■ TASK INSTRUCTIONS
Write out exactly the lines running from the line that includes "adding machine (jet-black) [463, 142]" to the end of the data, both ends included, and nothing besides.

■ INPUT DATA
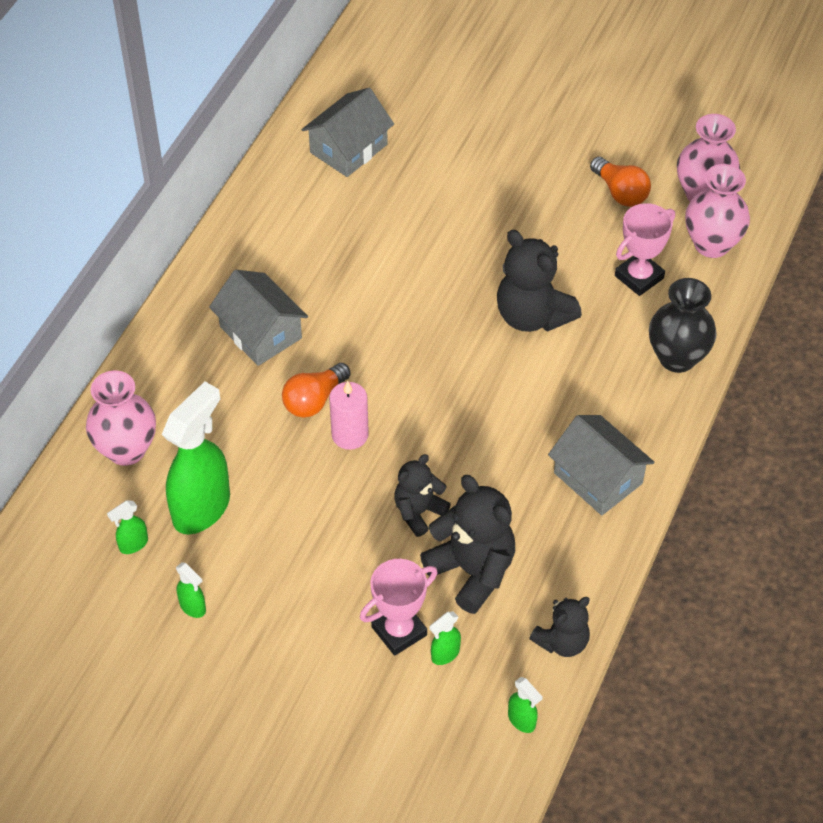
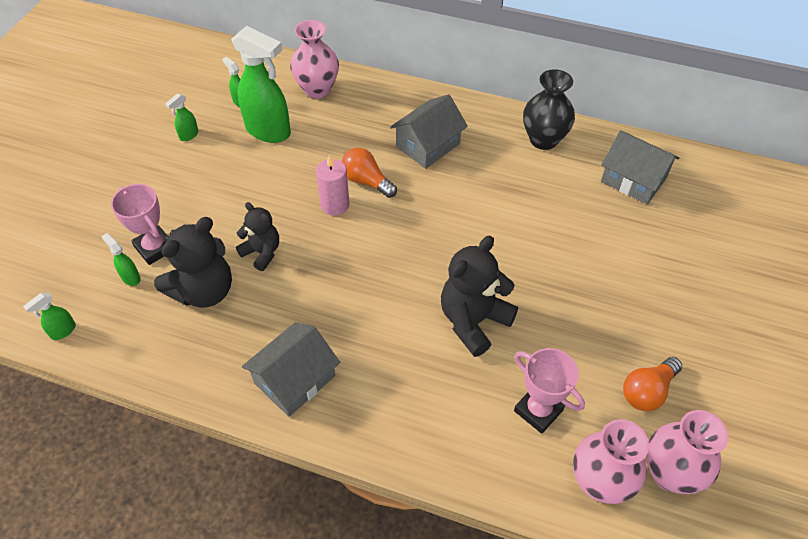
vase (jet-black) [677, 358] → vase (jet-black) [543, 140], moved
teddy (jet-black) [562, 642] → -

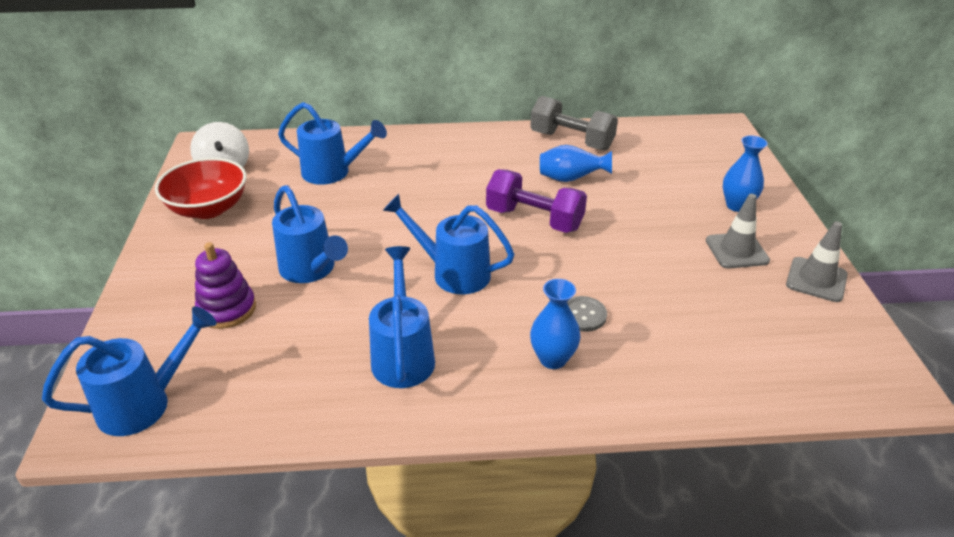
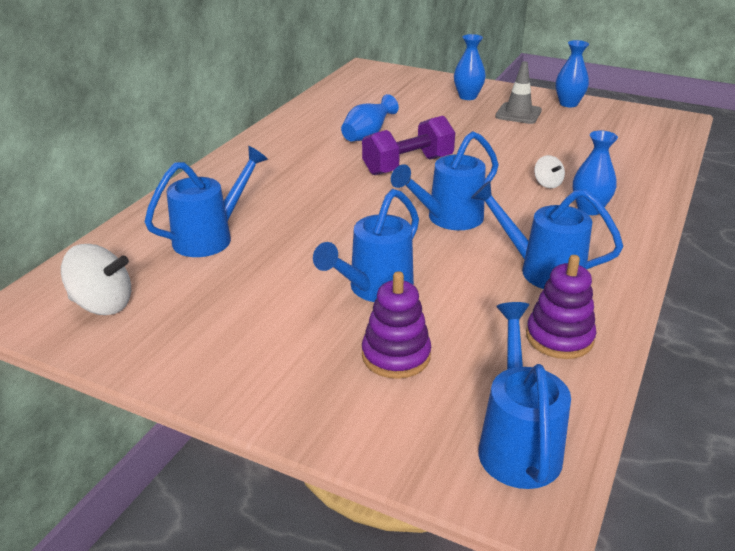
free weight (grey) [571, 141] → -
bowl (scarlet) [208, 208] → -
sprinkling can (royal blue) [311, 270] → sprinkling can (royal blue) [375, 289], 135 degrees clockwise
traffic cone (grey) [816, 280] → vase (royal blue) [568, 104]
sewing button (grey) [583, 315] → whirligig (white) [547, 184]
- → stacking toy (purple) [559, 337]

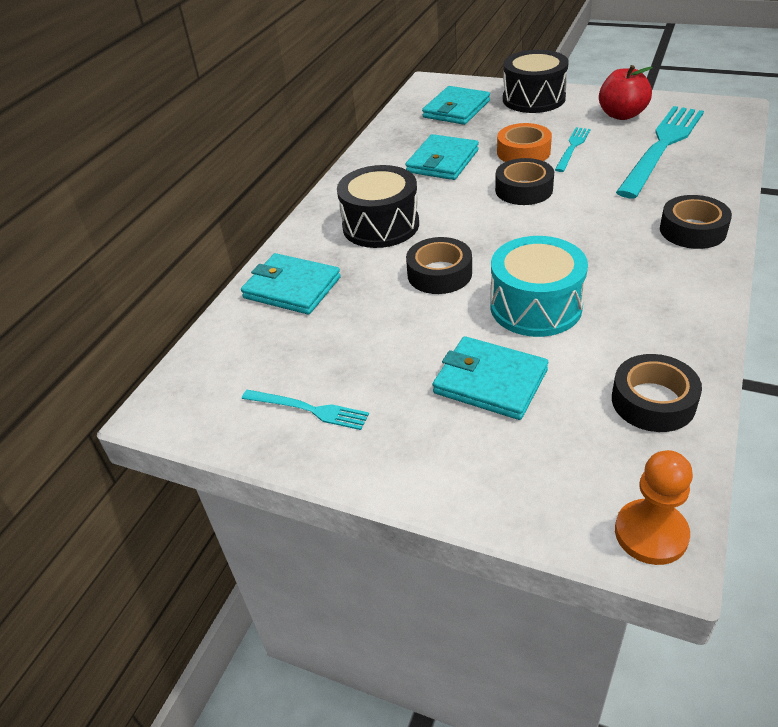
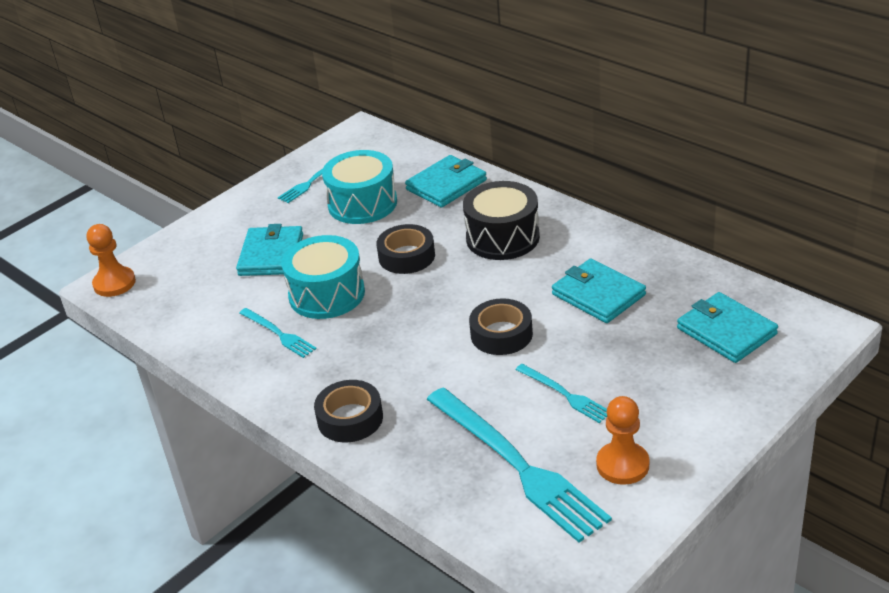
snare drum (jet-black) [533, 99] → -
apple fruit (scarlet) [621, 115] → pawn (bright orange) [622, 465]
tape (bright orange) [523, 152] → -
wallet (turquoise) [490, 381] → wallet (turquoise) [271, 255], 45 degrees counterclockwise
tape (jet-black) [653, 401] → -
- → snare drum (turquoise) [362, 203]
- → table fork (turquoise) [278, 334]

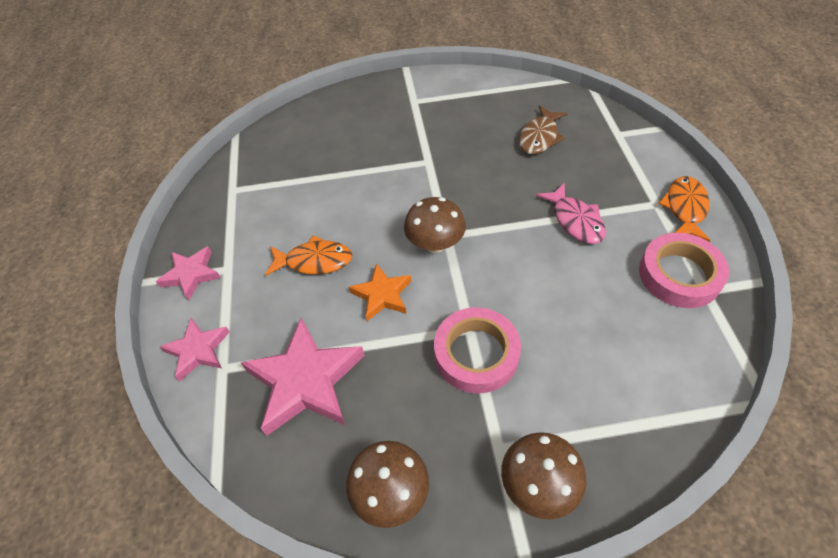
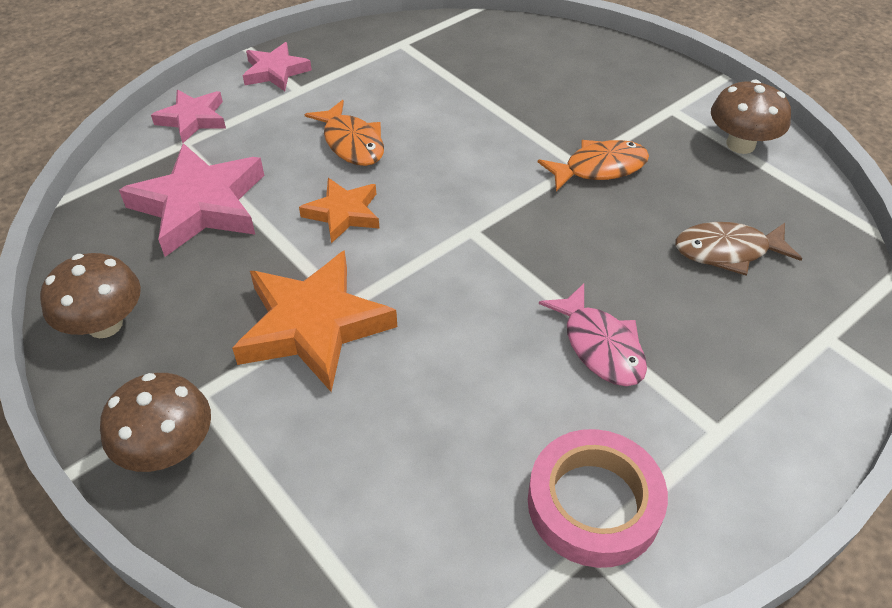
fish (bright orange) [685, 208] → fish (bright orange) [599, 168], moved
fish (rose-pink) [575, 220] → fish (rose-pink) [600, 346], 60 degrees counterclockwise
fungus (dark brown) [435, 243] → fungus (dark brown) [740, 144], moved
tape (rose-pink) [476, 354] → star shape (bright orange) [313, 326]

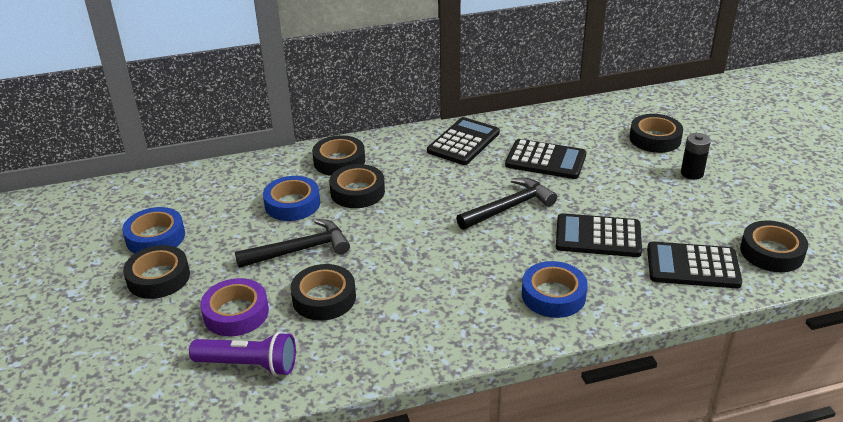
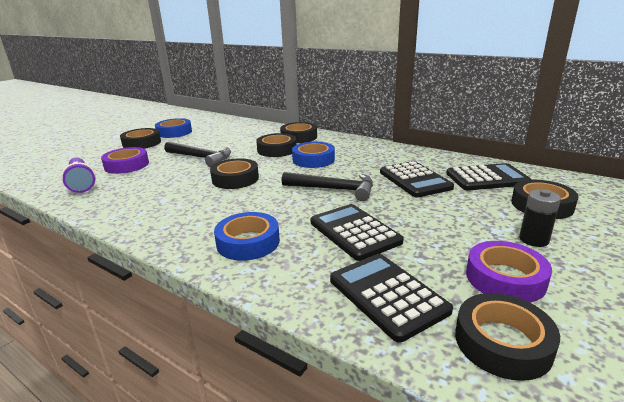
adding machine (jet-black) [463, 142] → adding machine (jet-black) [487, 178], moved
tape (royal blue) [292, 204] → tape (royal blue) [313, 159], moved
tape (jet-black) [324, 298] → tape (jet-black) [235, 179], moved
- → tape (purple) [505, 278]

■ EXERCISE ANSWER
adding machine (jet-black) [463, 142] → adding machine (jet-black) [487, 178], moved
tape (royal blue) [292, 204] → tape (royal blue) [313, 159], moved
tape (jet-black) [324, 298] → tape (jet-black) [235, 179], moved
- → tape (purple) [505, 278]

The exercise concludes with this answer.